--- DATA FOR THE TASK Enclosed Below ---
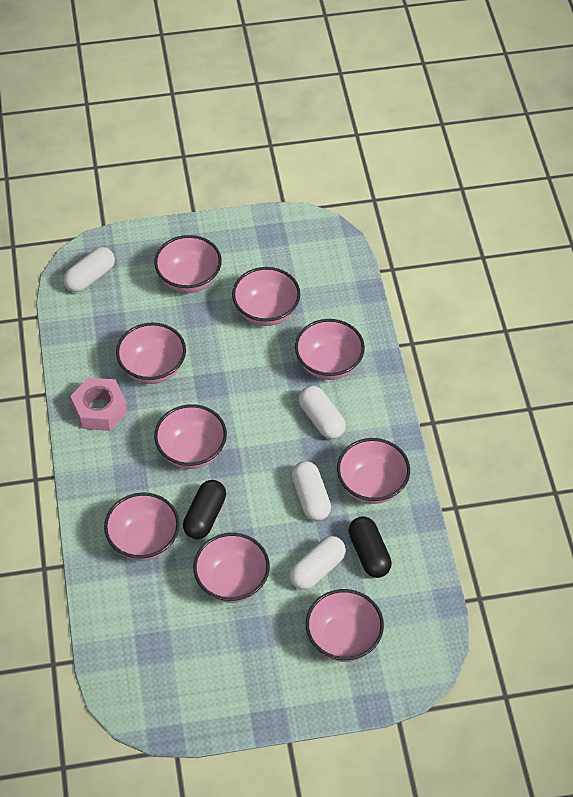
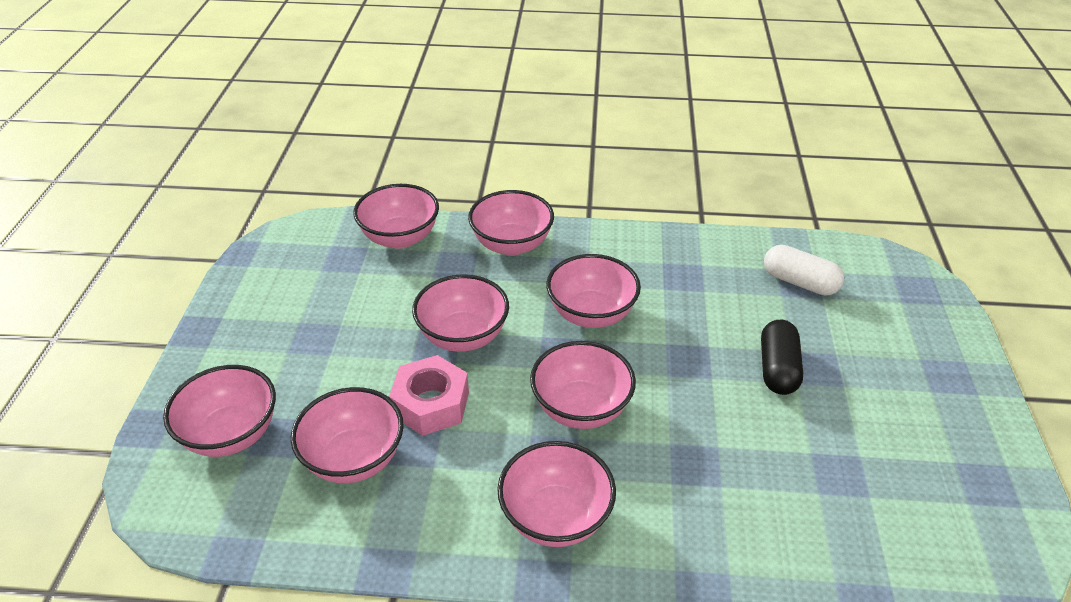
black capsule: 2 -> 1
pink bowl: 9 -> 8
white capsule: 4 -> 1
--- End of Enclosed DATA FOR THE TASK ---
--- DATA FOR THE TASK Enclosed Below ---
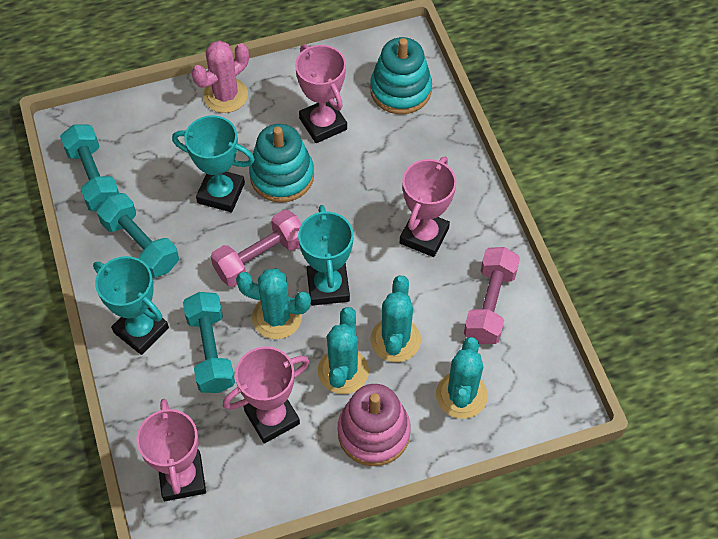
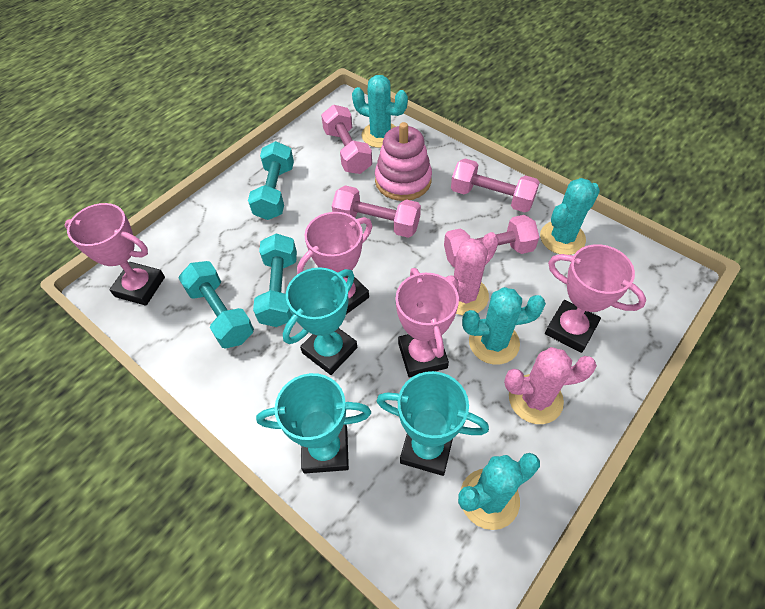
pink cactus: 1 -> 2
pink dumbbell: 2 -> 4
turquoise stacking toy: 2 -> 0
--- End of Enclosed DATA FOR THE TASK ---
--- DATA FOR THE TASK Enclosed Below ---
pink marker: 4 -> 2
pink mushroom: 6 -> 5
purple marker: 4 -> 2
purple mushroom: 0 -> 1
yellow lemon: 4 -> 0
--- End of Enclosed DATA FOR THE TASK ---
YOUR TASK:
Using the data above, extract exactly the lines from the one that holds "pink mushroom: 6 -> 5" to the one that holds "yellow lemon: 4 -> 0", both ends included, and no others.

WRITTEN RESPONSE:
pink mushroom: 6 -> 5
purple marker: 4 -> 2
purple mushroom: 0 -> 1
yellow lemon: 4 -> 0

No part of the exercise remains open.